# Task description:
A faithful, complete transcription of the listing is required.

....

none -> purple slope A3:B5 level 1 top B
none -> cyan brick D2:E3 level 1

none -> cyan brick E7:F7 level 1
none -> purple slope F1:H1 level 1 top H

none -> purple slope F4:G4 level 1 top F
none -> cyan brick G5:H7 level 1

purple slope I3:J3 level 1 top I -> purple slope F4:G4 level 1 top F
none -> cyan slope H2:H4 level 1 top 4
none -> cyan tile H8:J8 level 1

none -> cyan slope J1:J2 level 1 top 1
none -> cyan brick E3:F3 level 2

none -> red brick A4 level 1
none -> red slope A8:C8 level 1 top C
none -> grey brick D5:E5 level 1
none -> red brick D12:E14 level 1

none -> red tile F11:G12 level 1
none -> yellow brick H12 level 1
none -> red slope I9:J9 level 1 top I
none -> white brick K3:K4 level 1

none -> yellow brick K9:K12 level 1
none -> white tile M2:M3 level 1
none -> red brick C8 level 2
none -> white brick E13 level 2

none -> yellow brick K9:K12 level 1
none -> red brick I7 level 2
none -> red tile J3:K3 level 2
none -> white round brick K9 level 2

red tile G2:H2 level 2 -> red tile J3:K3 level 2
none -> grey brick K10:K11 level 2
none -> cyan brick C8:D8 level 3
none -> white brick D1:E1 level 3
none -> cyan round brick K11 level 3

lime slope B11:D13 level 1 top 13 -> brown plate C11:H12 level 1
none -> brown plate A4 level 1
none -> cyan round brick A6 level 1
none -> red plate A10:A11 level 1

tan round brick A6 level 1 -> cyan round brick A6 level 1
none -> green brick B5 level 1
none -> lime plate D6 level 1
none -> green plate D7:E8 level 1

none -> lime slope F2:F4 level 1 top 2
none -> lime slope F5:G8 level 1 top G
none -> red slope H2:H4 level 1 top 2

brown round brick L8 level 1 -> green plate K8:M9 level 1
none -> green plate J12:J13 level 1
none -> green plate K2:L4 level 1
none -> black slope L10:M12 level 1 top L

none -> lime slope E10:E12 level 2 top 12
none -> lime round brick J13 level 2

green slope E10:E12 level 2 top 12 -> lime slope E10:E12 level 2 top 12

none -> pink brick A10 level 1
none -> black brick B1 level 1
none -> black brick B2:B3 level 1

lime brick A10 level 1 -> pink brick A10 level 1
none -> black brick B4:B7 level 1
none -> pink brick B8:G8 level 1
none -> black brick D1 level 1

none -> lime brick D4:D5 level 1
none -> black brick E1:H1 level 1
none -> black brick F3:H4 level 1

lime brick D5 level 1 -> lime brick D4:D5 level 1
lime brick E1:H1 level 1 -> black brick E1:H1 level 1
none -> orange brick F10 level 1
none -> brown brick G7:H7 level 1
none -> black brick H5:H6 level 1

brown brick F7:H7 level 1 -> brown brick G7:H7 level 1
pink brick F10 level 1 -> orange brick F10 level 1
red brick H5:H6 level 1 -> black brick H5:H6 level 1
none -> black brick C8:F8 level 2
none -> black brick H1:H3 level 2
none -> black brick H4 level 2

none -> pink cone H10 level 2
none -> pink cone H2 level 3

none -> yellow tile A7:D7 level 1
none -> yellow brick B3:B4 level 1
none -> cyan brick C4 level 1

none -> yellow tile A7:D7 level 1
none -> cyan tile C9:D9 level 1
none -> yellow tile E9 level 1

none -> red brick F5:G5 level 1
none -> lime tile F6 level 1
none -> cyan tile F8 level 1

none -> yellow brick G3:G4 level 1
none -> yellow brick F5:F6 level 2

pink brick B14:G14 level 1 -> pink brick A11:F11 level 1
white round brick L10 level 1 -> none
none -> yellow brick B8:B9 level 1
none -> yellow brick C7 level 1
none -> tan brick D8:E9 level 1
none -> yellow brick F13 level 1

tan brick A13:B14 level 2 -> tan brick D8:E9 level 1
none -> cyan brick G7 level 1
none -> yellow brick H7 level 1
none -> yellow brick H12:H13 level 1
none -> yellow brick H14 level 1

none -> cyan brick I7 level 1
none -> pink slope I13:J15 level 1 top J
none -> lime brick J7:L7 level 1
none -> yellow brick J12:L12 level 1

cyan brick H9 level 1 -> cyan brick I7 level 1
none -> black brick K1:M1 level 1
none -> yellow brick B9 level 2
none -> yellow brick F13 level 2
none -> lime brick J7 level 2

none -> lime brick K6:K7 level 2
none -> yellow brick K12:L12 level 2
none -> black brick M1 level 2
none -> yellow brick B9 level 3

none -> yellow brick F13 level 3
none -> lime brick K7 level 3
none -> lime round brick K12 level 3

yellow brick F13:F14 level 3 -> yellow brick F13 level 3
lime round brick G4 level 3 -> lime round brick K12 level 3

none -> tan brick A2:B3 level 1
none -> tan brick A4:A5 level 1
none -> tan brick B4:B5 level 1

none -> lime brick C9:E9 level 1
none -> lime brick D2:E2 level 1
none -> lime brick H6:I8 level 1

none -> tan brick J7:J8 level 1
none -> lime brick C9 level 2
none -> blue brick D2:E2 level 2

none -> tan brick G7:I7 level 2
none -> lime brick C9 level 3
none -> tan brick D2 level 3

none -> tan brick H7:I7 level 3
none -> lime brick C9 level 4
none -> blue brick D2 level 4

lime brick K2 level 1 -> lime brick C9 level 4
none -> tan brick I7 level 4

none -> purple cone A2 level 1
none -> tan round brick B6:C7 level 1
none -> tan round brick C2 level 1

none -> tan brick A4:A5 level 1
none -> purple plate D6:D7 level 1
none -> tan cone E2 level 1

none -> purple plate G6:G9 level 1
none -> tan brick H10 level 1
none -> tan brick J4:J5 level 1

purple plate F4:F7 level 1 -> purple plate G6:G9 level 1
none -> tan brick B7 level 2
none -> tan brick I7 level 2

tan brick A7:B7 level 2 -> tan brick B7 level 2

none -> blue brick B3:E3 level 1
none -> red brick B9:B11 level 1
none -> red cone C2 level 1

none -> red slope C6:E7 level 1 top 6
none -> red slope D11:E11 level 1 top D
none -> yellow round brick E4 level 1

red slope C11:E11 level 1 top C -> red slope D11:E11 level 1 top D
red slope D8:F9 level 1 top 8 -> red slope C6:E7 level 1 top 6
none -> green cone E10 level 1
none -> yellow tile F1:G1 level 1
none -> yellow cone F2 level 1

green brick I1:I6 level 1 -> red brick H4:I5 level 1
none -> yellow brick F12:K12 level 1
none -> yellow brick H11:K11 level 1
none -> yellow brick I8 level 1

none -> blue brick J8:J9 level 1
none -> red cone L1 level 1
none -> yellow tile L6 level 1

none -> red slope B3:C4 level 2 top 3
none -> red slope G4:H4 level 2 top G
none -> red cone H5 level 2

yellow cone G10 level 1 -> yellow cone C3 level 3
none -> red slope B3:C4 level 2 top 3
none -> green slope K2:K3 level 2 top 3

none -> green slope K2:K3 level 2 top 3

....

# Response to this task:
none -> purple slope A3:B5 level 1 top B
none -> cyan brick D2:E3 level 1

none -> cyan brick E7:F7 level 1
none -> purple slope F1:H1 level 1 top H

none -> purple slope F4:G4 level 1 top F
none -> cyan brick G5:H7 level 1

purple slope I3:J3 level 1 top I -> purple slope F4:G4 level 1 top F
none -> cyan slope H2:H4 level 1 top 4
none -> cyan tile H8:J8 level 1

none -> cyan slope J1:J2 level 1 top 1
none -> cyan brick E3:F3 level 2

none -> red brick A4 level 1
none -> red slope A8:C8 level 1 top C
none -> grey brick D5:E5 level 1
none -> red brick D12:E14 level 1

none -> red tile F11:G12 level 1
none -> yellow brick H12 level 1
none -> red slope I9:J9 level 1 top I
none -> white brick K3:K4 level 1

none -> yellow brick K9:K12 level 1
none -> white tile M2:M3 level 1
none -> red brick C8 level 2
none -> white brick E13 level 2

none -> yellow brick K9:K12 level 1
none -> red brick I7 level 2
none -> red tile J3:K3 level 2
none -> white round brick K9 level 2

red tile G2:H2 level 2 -> red tile J3:K3 level 2
none -> grey brick K10:K11 level 2
none -> cyan brick C8:D8 level 3
none -> white brick D1:E1 level 3
none -> cyan round brick K11 level 3

lime slope B11:D13 level 1 top 13 -> brown plate C11:H12 level 1
none -> brown plate A4 level 1
none -> cyan round brick A6 level 1
none -> red plate A10:A11 level 1

tan round brick A6 level 1 -> cyan round brick A6 level 1
none -> green brick B5 level 1
none -> lime plate D6 level 1
none -> green plate D7:E8 level 1

none -> lime slope F2:F4 level 1 top 2
none -> lime slope F5:G8 level 1 top G
none -> red slope H2:H4 level 1 top 2

brown round brick L8 level 1 -> green plate K8:M9 level 1
none -> green plate J12:J13 level 1
none -> green plate K2:L4 level 1
none -> black slope L10:M12 level 1 top L

none -> lime slope E10:E12 level 2 top 12
none -> lime round brick J13 level 2

green slope E10:E12 level 2 top 12 -> lime slope E10:E12 level 2 top 12

none -> pink brick A10 level 1
none -> black brick B1 level 1
none -> black brick B2:B3 level 1

lime brick A10 level 1 -> pink brick A10 level 1
none -> black brick B4:B7 level 1
none -> pink brick B8:G8 level 1
none -> black brick D1 level 1

none -> lime brick D4:D5 level 1
none -> black brick E1:H1 level 1
none -> black brick F3:H4 level 1

lime brick D5 level 1 -> lime brick D4:D5 level 1
lime brick E1:H1 level 1 -> black brick E1:H1 level 1
none -> orange brick F10 level 1
none -> brown brick G7:H7 level 1
none -> black brick H5:H6 level 1

brown brick F7:H7 level 1 -> brown brick G7:H7 level 1
pink brick F10 level 1 -> orange brick F10 level 1
red brick H5:H6 level 1 -> black brick H5:H6 level 1
none -> black brick C8:F8 level 2
none -> black brick H1:H3 level 2
none -> black brick H4 level 2

none -> pink cone H10 level 2
none -> pink cone H2 level 3

none -> yellow tile A7:D7 level 1
none -> yellow brick B3:B4 level 1
none -> cyan brick C4 level 1

none -> yellow tile A7:D7 level 1
none -> cyan tile C9:D9 level 1
none -> yellow tile E9 level 1

none -> red brick F5:G5 level 1
none -> lime tile F6 level 1
none -> cyan tile F8 level 1

none -> yellow brick G3:G4 level 1
none -> yellow brick F5:F6 level 2

pink brick B14:G14 level 1 -> pink brick A11:F11 level 1
white round brick L10 level 1 -> none
none -> yellow brick B8:B9 level 1
none -> yellow brick C7 level 1
none -> tan brick D8:E9 level 1
none -> yellow brick F13 level 1

tan brick A13:B14 level 2 -> tan brick D8:E9 level 1
none -> cyan brick G7 level 1
none -> yellow brick H7 level 1
none -> yellow brick H12:H13 level 1
none -> yellow brick H14 level 1

none -> cyan brick I7 level 1
none -> pink slope I13:J15 level 1 top J
none -> lime brick J7:L7 level 1
none -> yellow brick J12:L12 level 1

cyan brick H9 level 1 -> cyan brick I7 level 1
none -> black brick K1:M1 level 1
none -> yellow brick B9 level 2
none -> yellow brick F13 level 2
none -> lime brick J7 level 2

none -> lime brick K6:K7 level 2
none -> yellow brick K12:L12 level 2
none -> black brick M1 level 2
none -> yellow brick B9 level 3

none -> yellow brick F13 level 3
none -> lime brick K7 level 3
none -> lime round brick K12 level 3

yellow brick F13:F14 level 3 -> yellow brick F13 level 3
lime round brick G4 level 3 -> lime round brick K12 level 3

none -> tan brick A2:B3 level 1
none -> tan brick A4:A5 level 1
none -> tan brick B4:B5 level 1

none -> lime brick C9:E9 level 1
none -> lime brick D2:E2 level 1
none -> lime brick H6:I8 level 1

none -> tan brick J7:J8 level 1
none -> lime brick C9 level 2
none -> blue brick D2:E2 level 2

none -> tan brick G7:I7 level 2
none -> lime brick C9 level 3
none -> tan brick D2 level 3

none -> tan brick H7:I7 level 3
none -> lime brick C9 level 4
none -> blue brick D2 level 4

lime brick K2 level 1 -> lime brick C9 level 4
none -> tan brick I7 level 4

none -> purple cone A2 level 1
none -> tan round brick B6:C7 level 1
none -> tan round brick C2 level 1

none -> tan brick A4:A5 level 1
none -> purple plate D6:D7 level 1
none -> tan cone E2 level 1

none -> purple plate G6:G9 level 1
none -> tan brick H10 level 1
none -> tan brick J4:J5 level 1

purple plate F4:F7 level 1 -> purple plate G6:G9 level 1
none -> tan brick B7 level 2
none -> tan brick I7 level 2

tan brick A7:B7 level 2 -> tan brick B7 level 2

none -> blue brick B3:E3 level 1
none -> red brick B9:B11 level 1
none -> red cone C2 level 1

none -> red slope C6:E7 level 1 top 6
none -> red slope D11:E11 level 1 top D
none -> yellow round brick E4 level 1

red slope C11:E11 level 1 top C -> red slope D11:E11 level 1 top D
red slope D8:F9 level 1 top 8 -> red slope C6:E7 level 1 top 6
none -> green cone E10 level 1
none -> yellow tile F1:G1 level 1
none -> yellow cone F2 level 1

green brick I1:I6 level 1 -> red brick H4:I5 level 1
none -> yellow brick F12:K12 level 1
none -> yellow brick H11:K11 level 1
none -> yellow brick I8 level 1

none -> blue brick J8:J9 level 1
none -> red cone L1 level 1
none -> yellow tile L6 level 1

none -> red slope B3:C4 level 2 top 3
none -> red slope G4:H4 level 2 top G
none -> red cone H5 level 2

yellow cone G10 level 1 -> yellow cone C3 level 3
none -> red slope B3:C4 level 2 top 3
none -> green slope K2:K3 level 2 top 3

none -> green slope K2:K3 level 2 top 3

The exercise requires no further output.